Source data
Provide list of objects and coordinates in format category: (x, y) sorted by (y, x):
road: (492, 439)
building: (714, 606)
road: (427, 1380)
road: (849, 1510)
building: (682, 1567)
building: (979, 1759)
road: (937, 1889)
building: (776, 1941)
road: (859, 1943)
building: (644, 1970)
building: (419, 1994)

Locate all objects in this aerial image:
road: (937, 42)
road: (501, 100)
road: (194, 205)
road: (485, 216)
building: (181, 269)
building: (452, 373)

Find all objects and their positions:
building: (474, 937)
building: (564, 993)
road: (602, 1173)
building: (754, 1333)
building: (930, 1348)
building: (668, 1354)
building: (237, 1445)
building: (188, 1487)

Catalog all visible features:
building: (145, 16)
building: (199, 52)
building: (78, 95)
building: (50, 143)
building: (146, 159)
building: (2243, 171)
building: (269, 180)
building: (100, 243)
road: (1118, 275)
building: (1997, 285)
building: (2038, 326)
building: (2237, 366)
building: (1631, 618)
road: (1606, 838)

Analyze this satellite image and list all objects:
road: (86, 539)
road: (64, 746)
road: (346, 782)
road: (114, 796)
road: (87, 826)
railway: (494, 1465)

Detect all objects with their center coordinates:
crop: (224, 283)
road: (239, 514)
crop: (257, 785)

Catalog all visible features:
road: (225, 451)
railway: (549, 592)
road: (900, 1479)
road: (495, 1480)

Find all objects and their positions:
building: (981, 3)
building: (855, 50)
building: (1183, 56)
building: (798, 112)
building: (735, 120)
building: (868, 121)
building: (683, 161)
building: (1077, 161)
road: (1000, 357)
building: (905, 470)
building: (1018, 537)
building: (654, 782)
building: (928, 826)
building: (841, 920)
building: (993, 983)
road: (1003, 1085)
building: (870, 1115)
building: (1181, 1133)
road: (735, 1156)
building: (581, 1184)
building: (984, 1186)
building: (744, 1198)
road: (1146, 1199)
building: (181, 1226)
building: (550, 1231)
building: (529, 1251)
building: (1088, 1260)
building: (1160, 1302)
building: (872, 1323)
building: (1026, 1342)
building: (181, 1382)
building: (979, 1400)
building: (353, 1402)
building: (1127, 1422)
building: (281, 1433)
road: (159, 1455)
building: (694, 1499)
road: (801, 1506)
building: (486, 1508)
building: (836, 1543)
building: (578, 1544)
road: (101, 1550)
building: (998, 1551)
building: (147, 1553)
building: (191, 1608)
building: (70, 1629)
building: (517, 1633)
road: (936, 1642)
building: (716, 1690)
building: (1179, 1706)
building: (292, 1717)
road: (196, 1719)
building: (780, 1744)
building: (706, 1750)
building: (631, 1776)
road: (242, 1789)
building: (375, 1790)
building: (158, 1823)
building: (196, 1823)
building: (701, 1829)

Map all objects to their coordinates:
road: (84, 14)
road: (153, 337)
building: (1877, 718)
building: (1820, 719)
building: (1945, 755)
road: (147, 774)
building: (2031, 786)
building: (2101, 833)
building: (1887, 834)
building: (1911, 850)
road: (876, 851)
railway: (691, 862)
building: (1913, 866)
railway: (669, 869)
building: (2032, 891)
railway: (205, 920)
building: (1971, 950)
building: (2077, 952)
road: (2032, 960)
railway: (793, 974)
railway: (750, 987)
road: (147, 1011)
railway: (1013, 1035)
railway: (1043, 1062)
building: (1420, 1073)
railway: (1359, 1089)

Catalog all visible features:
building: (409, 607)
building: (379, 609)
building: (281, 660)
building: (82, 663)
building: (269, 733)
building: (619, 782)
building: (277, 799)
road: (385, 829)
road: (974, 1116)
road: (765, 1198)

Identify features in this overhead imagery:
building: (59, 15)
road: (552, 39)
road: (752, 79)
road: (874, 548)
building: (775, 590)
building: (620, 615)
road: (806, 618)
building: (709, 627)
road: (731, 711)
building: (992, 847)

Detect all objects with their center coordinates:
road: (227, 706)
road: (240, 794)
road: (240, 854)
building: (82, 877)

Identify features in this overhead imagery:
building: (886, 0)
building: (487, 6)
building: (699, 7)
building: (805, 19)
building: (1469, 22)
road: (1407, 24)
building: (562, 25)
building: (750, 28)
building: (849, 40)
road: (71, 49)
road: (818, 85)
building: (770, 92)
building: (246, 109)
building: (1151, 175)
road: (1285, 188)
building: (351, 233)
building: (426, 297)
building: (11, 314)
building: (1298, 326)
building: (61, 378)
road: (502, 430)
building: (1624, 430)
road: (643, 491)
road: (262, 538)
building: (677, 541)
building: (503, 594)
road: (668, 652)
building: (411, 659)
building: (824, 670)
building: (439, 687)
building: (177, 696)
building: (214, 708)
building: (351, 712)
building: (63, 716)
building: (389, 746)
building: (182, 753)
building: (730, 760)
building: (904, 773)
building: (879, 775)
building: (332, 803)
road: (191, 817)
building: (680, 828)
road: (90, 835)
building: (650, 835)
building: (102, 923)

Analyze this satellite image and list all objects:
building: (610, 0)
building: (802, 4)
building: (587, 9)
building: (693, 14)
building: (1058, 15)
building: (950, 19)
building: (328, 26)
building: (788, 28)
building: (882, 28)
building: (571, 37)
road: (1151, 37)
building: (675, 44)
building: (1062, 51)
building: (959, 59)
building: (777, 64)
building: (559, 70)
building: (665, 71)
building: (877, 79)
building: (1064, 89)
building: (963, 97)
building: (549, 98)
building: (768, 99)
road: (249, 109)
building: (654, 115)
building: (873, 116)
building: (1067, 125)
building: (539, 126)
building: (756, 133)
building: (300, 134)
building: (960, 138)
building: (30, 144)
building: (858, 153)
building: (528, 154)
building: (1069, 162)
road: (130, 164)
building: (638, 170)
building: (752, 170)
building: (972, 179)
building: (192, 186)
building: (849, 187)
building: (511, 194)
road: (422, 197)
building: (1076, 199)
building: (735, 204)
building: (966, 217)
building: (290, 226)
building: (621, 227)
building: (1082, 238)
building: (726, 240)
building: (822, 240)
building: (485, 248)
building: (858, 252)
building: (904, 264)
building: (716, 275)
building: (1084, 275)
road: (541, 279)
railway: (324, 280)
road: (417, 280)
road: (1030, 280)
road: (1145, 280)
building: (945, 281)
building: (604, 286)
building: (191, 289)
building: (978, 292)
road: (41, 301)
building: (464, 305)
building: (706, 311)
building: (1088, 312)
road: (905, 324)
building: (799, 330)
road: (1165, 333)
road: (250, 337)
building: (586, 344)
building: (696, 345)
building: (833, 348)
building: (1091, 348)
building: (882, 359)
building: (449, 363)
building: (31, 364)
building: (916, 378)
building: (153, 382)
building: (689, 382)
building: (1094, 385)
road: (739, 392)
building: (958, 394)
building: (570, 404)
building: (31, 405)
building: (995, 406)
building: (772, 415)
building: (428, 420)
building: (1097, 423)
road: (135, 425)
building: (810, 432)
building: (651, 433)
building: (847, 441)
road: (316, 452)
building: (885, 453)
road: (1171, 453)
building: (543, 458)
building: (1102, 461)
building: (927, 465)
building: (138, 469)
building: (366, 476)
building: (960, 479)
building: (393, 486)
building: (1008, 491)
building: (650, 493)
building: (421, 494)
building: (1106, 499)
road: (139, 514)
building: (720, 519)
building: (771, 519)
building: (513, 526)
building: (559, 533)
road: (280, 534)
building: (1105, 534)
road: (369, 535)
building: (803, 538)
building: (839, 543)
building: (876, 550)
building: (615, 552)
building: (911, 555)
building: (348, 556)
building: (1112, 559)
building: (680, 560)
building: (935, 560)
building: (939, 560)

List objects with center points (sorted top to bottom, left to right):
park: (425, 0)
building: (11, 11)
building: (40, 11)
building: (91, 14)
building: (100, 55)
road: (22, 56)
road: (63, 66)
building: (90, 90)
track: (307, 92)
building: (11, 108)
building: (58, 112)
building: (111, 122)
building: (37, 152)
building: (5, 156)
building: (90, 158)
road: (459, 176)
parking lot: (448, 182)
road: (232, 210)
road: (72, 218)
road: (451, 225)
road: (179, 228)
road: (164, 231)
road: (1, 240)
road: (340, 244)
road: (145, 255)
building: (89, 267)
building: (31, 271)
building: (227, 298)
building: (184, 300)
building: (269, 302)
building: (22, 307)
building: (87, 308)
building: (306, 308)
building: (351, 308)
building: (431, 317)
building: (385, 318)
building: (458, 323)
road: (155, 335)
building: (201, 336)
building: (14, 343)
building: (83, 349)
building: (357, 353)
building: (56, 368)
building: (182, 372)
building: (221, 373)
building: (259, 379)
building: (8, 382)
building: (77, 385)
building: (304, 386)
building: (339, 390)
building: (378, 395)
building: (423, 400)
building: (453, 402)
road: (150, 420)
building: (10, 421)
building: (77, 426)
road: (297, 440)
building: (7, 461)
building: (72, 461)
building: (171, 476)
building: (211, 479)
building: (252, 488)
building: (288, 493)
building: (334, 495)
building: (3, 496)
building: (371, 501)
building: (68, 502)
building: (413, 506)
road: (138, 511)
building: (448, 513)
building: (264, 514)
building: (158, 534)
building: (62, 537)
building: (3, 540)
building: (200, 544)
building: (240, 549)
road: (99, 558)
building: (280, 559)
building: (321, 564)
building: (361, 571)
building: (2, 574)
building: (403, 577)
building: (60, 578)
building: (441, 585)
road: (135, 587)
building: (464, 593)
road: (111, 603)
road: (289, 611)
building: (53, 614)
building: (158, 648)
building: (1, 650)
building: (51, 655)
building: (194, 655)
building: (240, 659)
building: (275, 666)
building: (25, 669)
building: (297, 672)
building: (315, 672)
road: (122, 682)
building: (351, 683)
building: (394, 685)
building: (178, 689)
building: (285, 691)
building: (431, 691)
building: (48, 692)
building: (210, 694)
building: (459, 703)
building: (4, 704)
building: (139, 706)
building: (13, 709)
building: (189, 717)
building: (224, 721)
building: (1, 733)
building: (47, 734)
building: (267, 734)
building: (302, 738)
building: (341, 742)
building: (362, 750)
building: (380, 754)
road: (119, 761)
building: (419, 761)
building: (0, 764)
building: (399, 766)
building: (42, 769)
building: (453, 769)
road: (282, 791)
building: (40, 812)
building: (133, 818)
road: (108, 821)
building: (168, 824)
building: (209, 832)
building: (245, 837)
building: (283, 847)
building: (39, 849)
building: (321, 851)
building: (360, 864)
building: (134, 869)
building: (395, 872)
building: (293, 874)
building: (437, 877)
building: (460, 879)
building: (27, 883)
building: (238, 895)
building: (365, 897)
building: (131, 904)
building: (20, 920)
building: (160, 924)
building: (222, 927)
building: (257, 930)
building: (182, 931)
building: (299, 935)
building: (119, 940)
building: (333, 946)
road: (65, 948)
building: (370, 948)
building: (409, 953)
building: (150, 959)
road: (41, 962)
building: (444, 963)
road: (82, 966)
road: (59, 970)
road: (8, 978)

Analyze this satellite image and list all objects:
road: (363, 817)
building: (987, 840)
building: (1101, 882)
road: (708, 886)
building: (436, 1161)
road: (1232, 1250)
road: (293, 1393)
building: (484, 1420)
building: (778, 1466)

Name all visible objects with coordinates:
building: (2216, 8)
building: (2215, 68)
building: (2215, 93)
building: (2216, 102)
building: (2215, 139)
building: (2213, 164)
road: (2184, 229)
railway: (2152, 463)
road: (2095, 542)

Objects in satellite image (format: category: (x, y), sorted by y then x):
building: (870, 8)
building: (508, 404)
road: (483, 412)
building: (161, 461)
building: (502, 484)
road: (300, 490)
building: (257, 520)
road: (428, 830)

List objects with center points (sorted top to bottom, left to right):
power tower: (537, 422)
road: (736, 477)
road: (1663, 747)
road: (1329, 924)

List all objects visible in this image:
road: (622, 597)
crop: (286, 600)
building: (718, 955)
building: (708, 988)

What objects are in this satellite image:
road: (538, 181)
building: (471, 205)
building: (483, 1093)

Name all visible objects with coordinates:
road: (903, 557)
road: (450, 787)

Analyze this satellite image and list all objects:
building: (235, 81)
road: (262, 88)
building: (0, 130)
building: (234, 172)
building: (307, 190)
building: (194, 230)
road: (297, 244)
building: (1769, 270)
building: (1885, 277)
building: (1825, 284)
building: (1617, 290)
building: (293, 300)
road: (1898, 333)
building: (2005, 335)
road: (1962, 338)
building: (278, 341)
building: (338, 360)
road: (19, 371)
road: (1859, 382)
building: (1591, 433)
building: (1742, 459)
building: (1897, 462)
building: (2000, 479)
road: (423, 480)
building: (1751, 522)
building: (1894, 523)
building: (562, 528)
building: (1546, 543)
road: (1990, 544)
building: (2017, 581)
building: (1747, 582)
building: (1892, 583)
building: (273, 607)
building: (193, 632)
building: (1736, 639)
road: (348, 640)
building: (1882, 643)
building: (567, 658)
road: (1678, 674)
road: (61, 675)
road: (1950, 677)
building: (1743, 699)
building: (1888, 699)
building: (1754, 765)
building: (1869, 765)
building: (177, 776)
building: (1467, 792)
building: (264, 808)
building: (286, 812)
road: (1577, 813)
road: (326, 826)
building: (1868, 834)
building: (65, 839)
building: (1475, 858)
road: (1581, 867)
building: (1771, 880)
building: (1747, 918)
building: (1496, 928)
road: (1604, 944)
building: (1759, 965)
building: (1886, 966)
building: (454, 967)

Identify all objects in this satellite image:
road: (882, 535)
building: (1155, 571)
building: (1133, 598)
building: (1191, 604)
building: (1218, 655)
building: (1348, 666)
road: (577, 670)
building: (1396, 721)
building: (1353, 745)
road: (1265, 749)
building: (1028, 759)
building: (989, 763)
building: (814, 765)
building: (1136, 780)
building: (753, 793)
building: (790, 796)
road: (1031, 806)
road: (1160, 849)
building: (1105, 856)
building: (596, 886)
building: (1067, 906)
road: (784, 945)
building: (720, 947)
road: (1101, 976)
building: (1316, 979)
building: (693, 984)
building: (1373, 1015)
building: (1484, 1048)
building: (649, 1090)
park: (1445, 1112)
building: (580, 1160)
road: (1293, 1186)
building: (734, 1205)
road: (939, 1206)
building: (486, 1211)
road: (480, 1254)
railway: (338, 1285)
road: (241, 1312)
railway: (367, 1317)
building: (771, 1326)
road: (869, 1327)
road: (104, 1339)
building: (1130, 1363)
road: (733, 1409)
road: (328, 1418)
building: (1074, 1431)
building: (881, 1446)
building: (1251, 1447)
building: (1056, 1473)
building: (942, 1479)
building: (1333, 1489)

## Work to be completed:
Find all the lines with "format" in the data and copy them.

## Response area:
Provide list of objects and coordinates in format category: (x, y) sorted by (y, x):
Objects in satellite image (format: category: (x, y), sorted by y then x):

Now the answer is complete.